**Data excerpt**
>>>

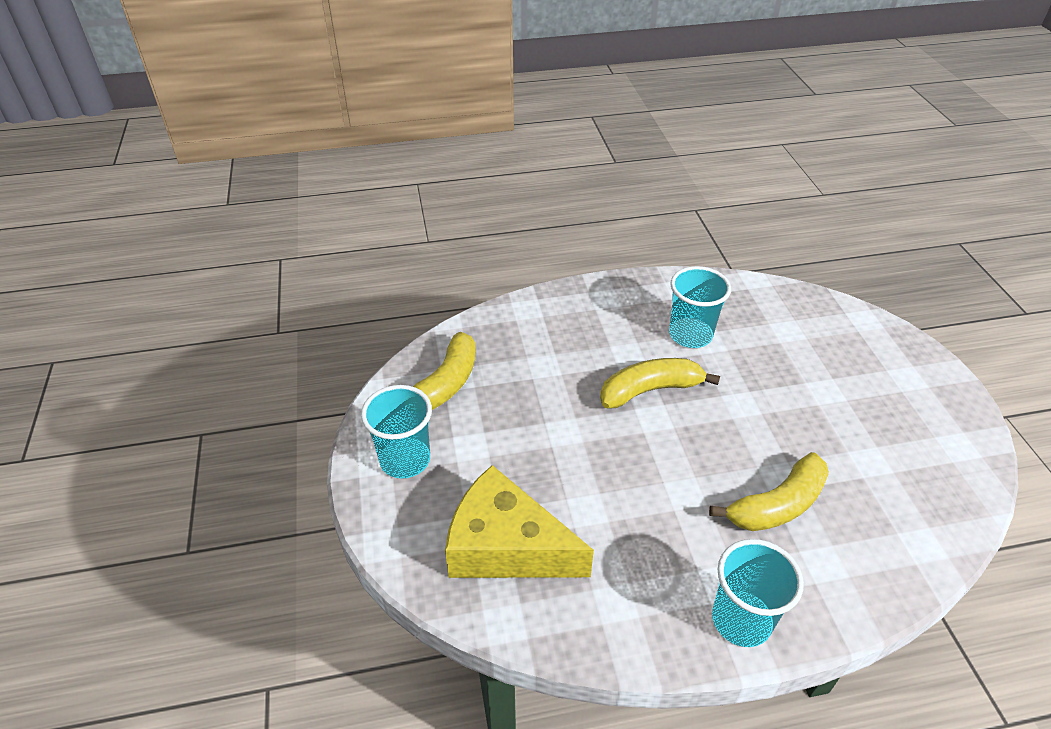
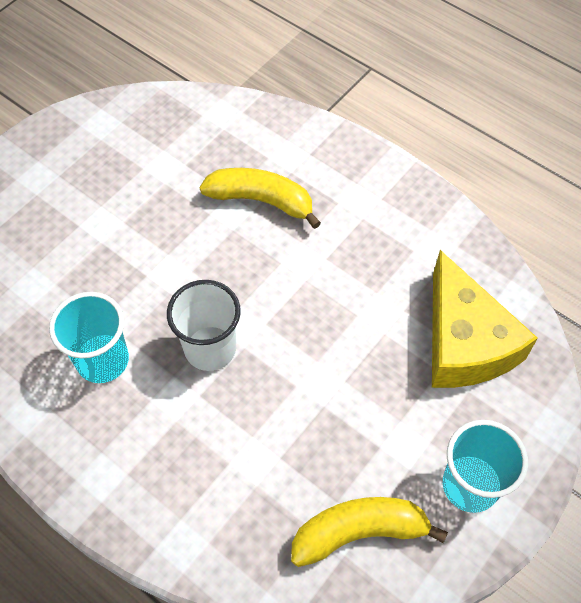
camera: 130 degrees left, 15 degrees up
(650, 390) = (210, 348): yellow banana -> white cup
(741, 620) = (377, 177): turquoise cup -> none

<<<

Any picture found in the data is to be skipped while the rest is copied exactly.

**Exercise output**
camera: 130 degrees left, 15 degrees up
(650, 390) = (210, 348): yellow banana -> white cup
(741, 620) = (377, 177): turquoise cup -> none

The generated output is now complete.